◆ Data to examine ◆
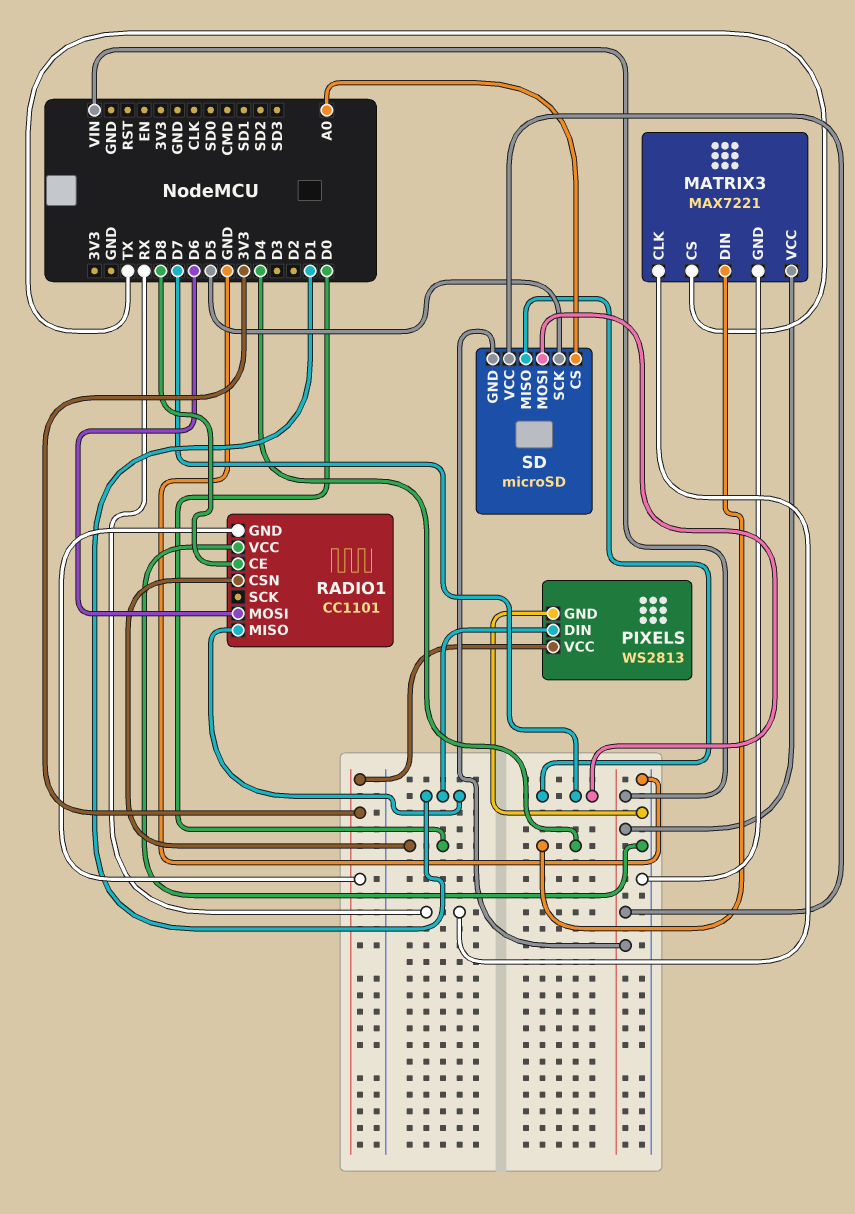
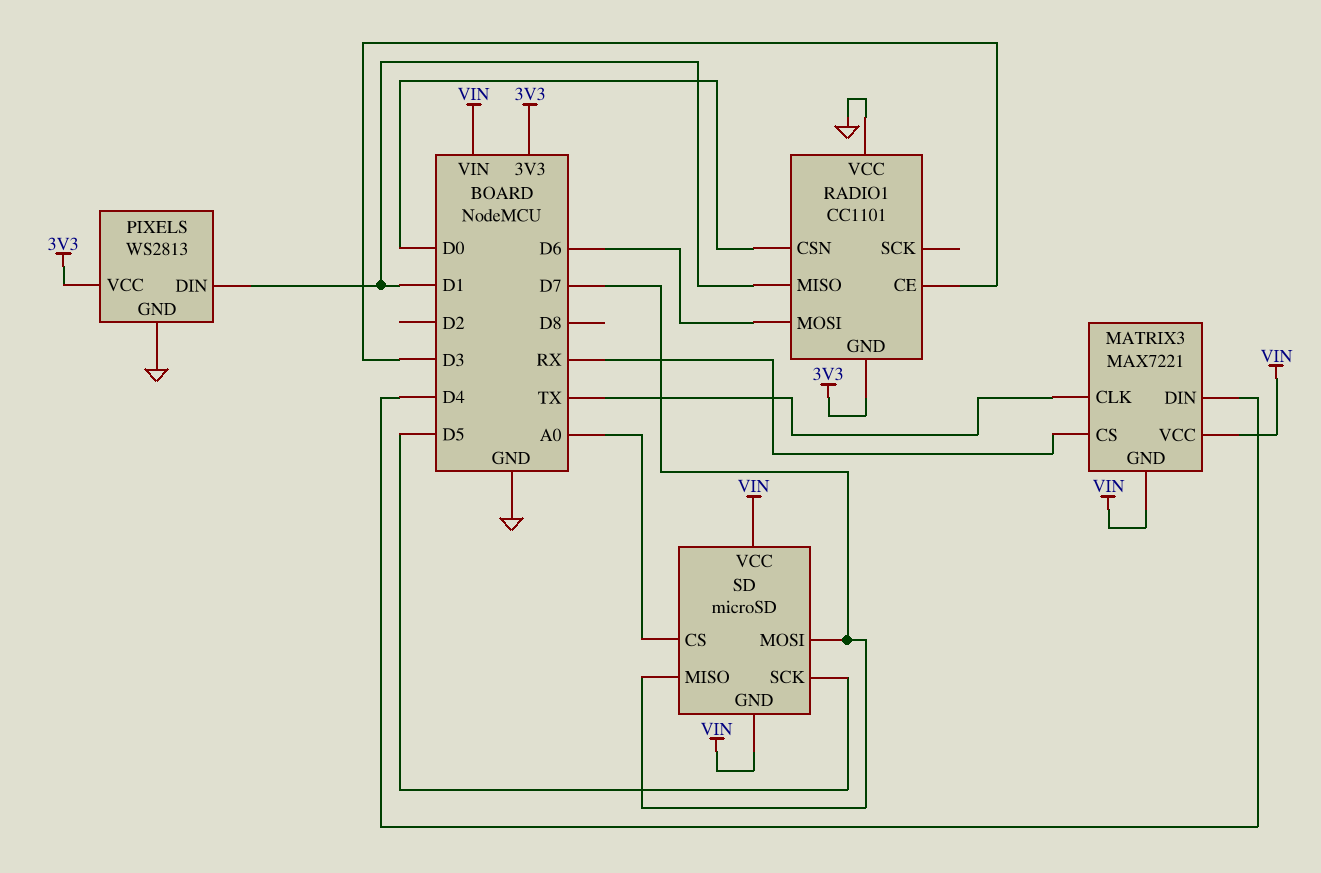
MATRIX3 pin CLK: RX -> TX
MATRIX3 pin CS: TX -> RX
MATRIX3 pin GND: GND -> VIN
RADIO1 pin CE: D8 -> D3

--

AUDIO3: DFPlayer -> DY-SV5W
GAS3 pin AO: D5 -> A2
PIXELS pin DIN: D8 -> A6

◆ Task goal ◆
Please reproduce exactly the lines in the listing above from the one containing "MATRIX3 pin CS: TX -> RX" through the one containing "RADIO1 pin CE: D8 -> D3", both included, and nothing more.

◆ Answer box ◆
MATRIX3 pin CS: TX -> RX
MATRIX3 pin GND: GND -> VIN
RADIO1 pin CE: D8 -> D3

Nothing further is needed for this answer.